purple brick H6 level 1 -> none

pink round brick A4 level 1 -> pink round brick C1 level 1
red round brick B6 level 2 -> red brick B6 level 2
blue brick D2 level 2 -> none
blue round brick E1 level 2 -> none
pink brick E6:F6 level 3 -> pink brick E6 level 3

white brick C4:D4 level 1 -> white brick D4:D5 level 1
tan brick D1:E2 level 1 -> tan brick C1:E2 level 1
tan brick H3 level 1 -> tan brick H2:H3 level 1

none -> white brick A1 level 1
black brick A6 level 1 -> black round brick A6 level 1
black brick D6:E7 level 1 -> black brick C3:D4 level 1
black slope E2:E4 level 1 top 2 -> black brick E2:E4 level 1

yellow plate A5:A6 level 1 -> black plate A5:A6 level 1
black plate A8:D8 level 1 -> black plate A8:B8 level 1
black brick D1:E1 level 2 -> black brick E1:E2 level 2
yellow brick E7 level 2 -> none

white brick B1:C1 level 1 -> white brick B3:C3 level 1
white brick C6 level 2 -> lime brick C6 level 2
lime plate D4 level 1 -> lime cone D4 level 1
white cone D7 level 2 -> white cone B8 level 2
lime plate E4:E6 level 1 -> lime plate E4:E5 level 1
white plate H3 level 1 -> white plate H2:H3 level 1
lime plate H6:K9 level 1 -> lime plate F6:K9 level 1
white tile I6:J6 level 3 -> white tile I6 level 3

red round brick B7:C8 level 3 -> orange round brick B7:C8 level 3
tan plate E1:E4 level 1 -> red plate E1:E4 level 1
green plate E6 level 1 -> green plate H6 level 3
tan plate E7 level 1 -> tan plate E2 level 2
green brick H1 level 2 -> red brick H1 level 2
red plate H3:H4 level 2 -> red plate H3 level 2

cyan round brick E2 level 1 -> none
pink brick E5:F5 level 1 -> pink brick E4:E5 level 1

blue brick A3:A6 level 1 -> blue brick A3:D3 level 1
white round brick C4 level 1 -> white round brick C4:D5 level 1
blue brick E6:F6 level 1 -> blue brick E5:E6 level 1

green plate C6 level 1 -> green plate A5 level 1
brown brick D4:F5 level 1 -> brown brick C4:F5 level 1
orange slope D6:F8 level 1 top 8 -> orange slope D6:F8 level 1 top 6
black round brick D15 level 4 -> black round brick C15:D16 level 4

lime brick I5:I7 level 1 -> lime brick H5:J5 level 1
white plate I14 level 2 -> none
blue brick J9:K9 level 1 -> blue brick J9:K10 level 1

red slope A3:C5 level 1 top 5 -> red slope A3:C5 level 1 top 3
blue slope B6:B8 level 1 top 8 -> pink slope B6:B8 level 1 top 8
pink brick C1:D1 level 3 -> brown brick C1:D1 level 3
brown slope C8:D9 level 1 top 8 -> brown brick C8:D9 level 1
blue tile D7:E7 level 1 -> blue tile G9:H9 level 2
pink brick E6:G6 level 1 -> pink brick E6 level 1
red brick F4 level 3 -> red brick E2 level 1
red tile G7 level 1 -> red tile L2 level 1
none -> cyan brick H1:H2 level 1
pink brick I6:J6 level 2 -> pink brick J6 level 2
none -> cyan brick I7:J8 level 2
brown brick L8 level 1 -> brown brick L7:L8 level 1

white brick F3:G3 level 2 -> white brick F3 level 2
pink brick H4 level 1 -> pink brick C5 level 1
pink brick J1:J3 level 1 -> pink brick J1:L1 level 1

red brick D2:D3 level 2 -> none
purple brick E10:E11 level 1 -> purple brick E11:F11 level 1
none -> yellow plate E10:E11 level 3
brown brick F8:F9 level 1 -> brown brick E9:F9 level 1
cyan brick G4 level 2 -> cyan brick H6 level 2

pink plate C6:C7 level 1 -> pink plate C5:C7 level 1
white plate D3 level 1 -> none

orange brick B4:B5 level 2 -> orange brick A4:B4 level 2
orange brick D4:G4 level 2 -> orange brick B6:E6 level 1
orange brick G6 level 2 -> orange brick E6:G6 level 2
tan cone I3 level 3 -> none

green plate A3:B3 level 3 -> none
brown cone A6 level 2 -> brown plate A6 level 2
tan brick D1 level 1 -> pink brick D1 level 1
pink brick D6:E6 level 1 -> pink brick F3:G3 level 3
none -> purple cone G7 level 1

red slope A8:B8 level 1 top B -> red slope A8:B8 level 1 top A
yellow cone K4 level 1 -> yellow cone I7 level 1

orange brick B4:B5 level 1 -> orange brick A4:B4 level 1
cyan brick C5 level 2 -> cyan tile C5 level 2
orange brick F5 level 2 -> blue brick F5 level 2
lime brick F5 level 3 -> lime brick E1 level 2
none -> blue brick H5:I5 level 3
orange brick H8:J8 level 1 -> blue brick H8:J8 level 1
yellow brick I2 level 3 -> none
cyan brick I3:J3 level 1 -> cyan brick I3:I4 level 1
---
# Directions for this task
Your answer must be the full set of entries, copied exactly.

# Task solution
purple brick H6 level 1 -> none

pink round brick A4 level 1 -> pink round brick C1 level 1
red round brick B6 level 2 -> red brick B6 level 2
blue brick D2 level 2 -> none
blue round brick E1 level 2 -> none
pink brick E6:F6 level 3 -> pink brick E6 level 3

white brick C4:D4 level 1 -> white brick D4:D5 level 1
tan brick D1:E2 level 1 -> tan brick C1:E2 level 1
tan brick H3 level 1 -> tan brick H2:H3 level 1

none -> white brick A1 level 1
black brick A6 level 1 -> black round brick A6 level 1
black brick D6:E7 level 1 -> black brick C3:D4 level 1
black slope E2:E4 level 1 top 2 -> black brick E2:E4 level 1

yellow plate A5:A6 level 1 -> black plate A5:A6 level 1
black plate A8:D8 level 1 -> black plate A8:B8 level 1
black brick D1:E1 level 2 -> black brick E1:E2 level 2
yellow brick E7 level 2 -> none

white brick B1:C1 level 1 -> white brick B3:C3 level 1
white brick C6 level 2 -> lime brick C6 level 2
lime plate D4 level 1 -> lime cone D4 level 1
white cone D7 level 2 -> white cone B8 level 2
lime plate E4:E6 level 1 -> lime plate E4:E5 level 1
white plate H3 level 1 -> white plate H2:H3 level 1
lime plate H6:K9 level 1 -> lime plate F6:K9 level 1
white tile I6:J6 level 3 -> white tile I6 level 3

red round brick B7:C8 level 3 -> orange round brick B7:C8 level 3
tan plate E1:E4 level 1 -> red plate E1:E4 level 1
green plate E6 level 1 -> green plate H6 level 3
tan plate E7 level 1 -> tan plate E2 level 2
green brick H1 level 2 -> red brick H1 level 2
red plate H3:H4 level 2 -> red plate H3 level 2

cyan round brick E2 level 1 -> none
pink brick E5:F5 level 1 -> pink brick E4:E5 level 1

blue brick A3:A6 level 1 -> blue brick A3:D3 level 1
white round brick C4 level 1 -> white round brick C4:D5 level 1
blue brick E6:F6 level 1 -> blue brick E5:E6 level 1

green plate C6 level 1 -> green plate A5 level 1
brown brick D4:F5 level 1 -> brown brick C4:F5 level 1
orange slope D6:F8 level 1 top 8 -> orange slope D6:F8 level 1 top 6
black round brick D15 level 4 -> black round brick C15:D16 level 4

lime brick I5:I7 level 1 -> lime brick H5:J5 level 1
white plate I14 level 2 -> none
blue brick J9:K9 level 1 -> blue brick J9:K10 level 1

red slope A3:C5 level 1 top 5 -> red slope A3:C5 level 1 top 3
blue slope B6:B8 level 1 top 8 -> pink slope B6:B8 level 1 top 8
pink brick C1:D1 level 3 -> brown brick C1:D1 level 3
brown slope C8:D9 level 1 top 8 -> brown brick C8:D9 level 1
blue tile D7:E7 level 1 -> blue tile G9:H9 level 2
pink brick E6:G6 level 1 -> pink brick E6 level 1
red brick F4 level 3 -> red brick E2 level 1
red tile G7 level 1 -> red tile L2 level 1
none -> cyan brick H1:H2 level 1
pink brick I6:J6 level 2 -> pink brick J6 level 2
none -> cyan brick I7:J8 level 2
brown brick L8 level 1 -> brown brick L7:L8 level 1

white brick F3:G3 level 2 -> white brick F3 level 2
pink brick H4 level 1 -> pink brick C5 level 1
pink brick J1:J3 level 1 -> pink brick J1:L1 level 1

red brick D2:D3 level 2 -> none
purple brick E10:E11 level 1 -> purple brick E11:F11 level 1
none -> yellow plate E10:E11 level 3
brown brick F8:F9 level 1 -> brown brick E9:F9 level 1
cyan brick G4 level 2 -> cyan brick H6 level 2

pink plate C6:C7 level 1 -> pink plate C5:C7 level 1
white plate D3 level 1 -> none

orange brick B4:B5 level 2 -> orange brick A4:B4 level 2
orange brick D4:G4 level 2 -> orange brick B6:E6 level 1
orange brick G6 level 2 -> orange brick E6:G6 level 2
tan cone I3 level 3 -> none

green plate A3:B3 level 3 -> none
brown cone A6 level 2 -> brown plate A6 level 2
tan brick D1 level 1 -> pink brick D1 level 1
pink brick D6:E6 level 1 -> pink brick F3:G3 level 3
none -> purple cone G7 level 1

red slope A8:B8 level 1 top B -> red slope A8:B8 level 1 top A
yellow cone K4 level 1 -> yellow cone I7 level 1

orange brick B4:B5 level 1 -> orange brick A4:B4 level 1
cyan brick C5 level 2 -> cyan tile C5 level 2
orange brick F5 level 2 -> blue brick F5 level 2
lime brick F5 level 3 -> lime brick E1 level 2
none -> blue brick H5:I5 level 3
orange brick H8:J8 level 1 -> blue brick H8:J8 level 1
yellow brick I2 level 3 -> none
cyan brick I3:J3 level 1 -> cyan brick I3:I4 level 1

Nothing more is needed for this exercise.